**Assigned task**. Copy each line of the data that has "orange" in it.

*** Given information Section Begins ***

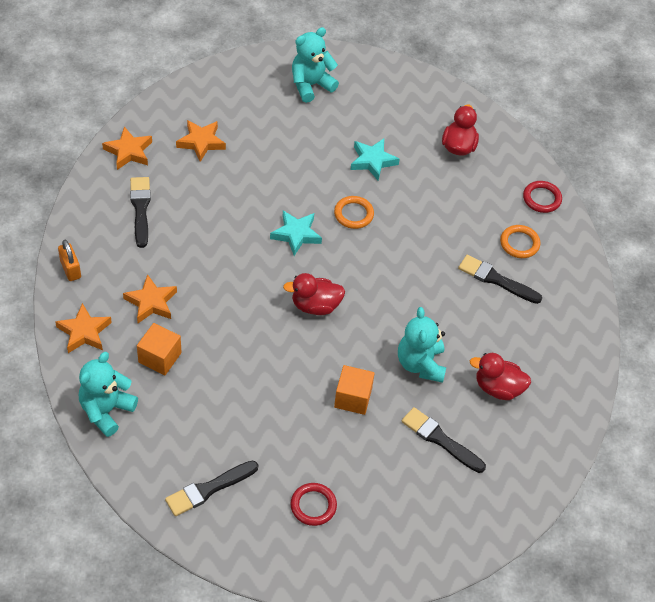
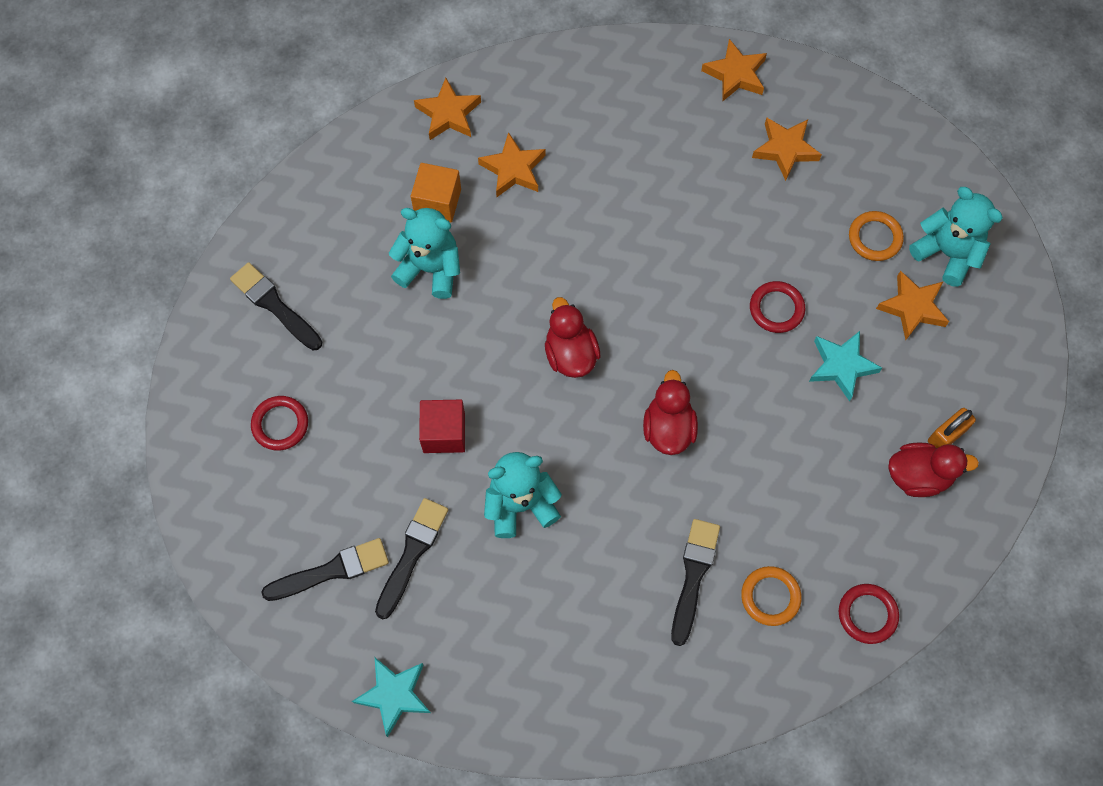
camera: 80 degrees right, 15 degrees up
(70, 269) = (532, 71): orange padlock -> orange padlock (946, 435)
(106, 410) = (349, 170): turquoise teddy bear -> turquoise teddy bear (430, 269)
(140, 209) = (650, 115): black brush -> black brush (331, 570)
(296, 234) = (676, 302): turquoise star -> turquoise star (394, 695)
(320, 182) = (776, 309): none -> red ring
(343, 113) = (912, 307): none -> orange star
(353, 214) = (737, 364): orange ring -> orange ring (875, 238)
(353, 398) = (444, 433): orange cube -> red cube
(498, 388) = (513, 612): red duck -> red duck (668, 428)

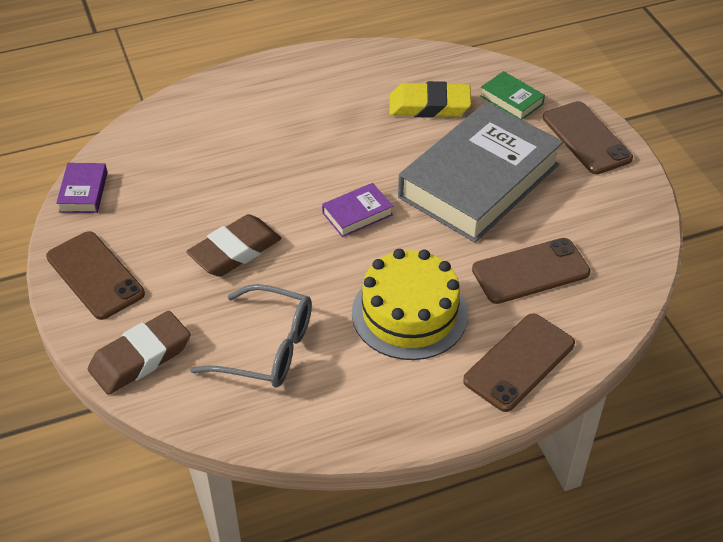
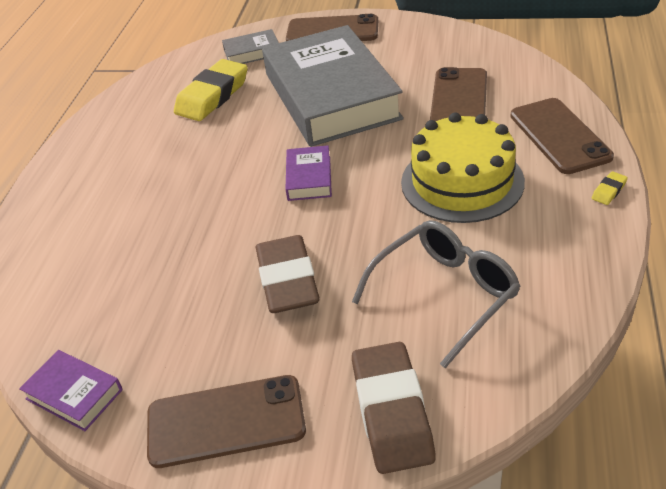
camera: 55 degrees left, 5 degrees down
(456, 420) = (609, 191): none -> yellow eraser
(511, 100) = (252, 52): green book -> grey book

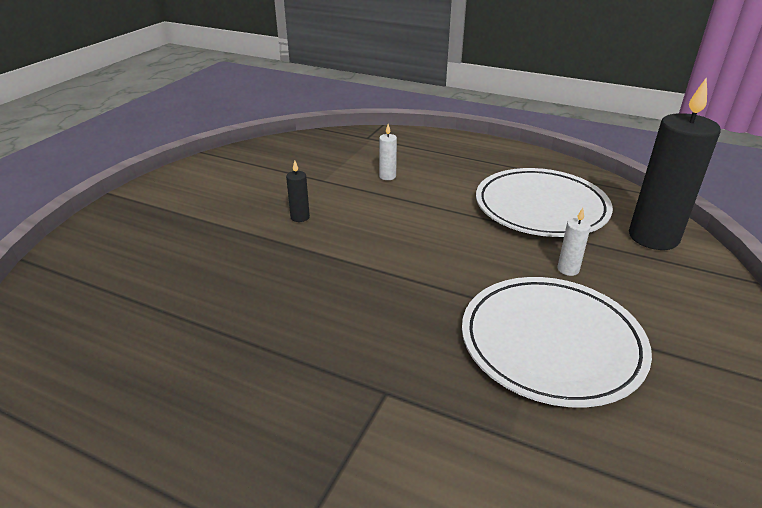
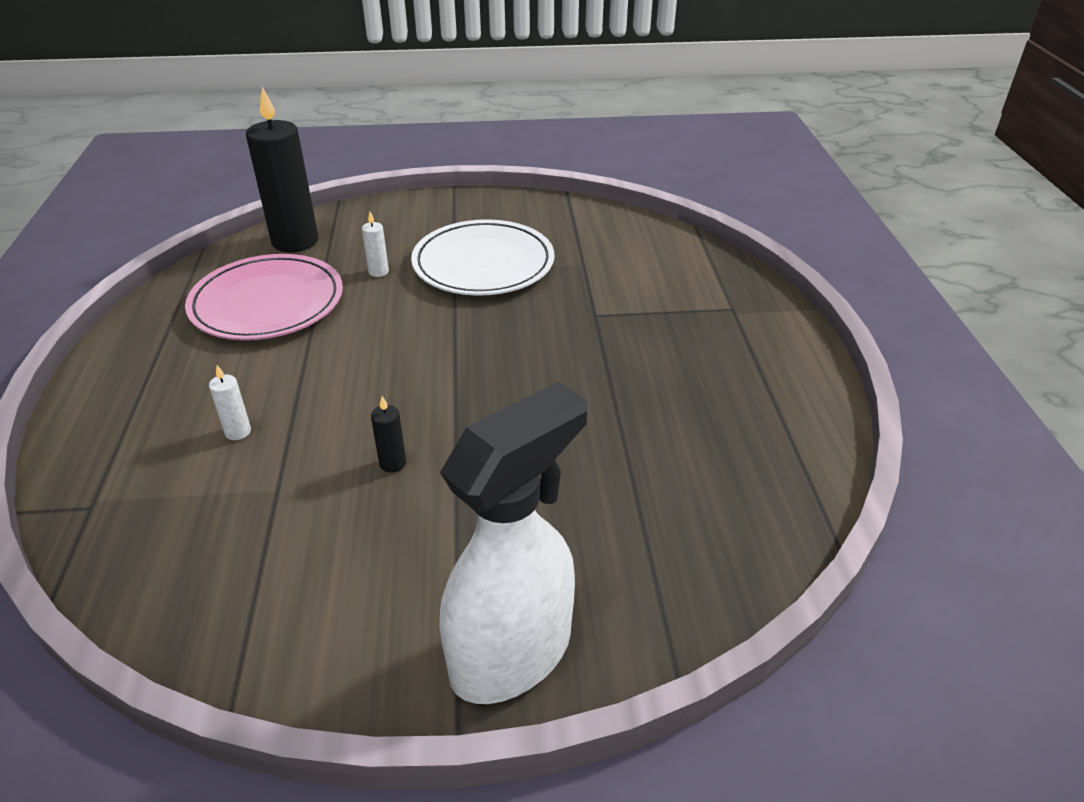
camera: 120 degrees left, 5 degrees up
(122, 217) = (513, 653): none -> white spray bottle
(541, 207) = (267, 303): white plate -> pink plate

*** Given information Section Ends ***

**Problem solution**.
(70, 269) = (532, 71): orange padlock -> orange padlock (946, 435)
(343, 113) = (912, 307): none -> orange star
(353, 214) = (737, 364): orange ring -> orange ring (875, 238)
(353, 398) = (444, 433): orange cube -> red cube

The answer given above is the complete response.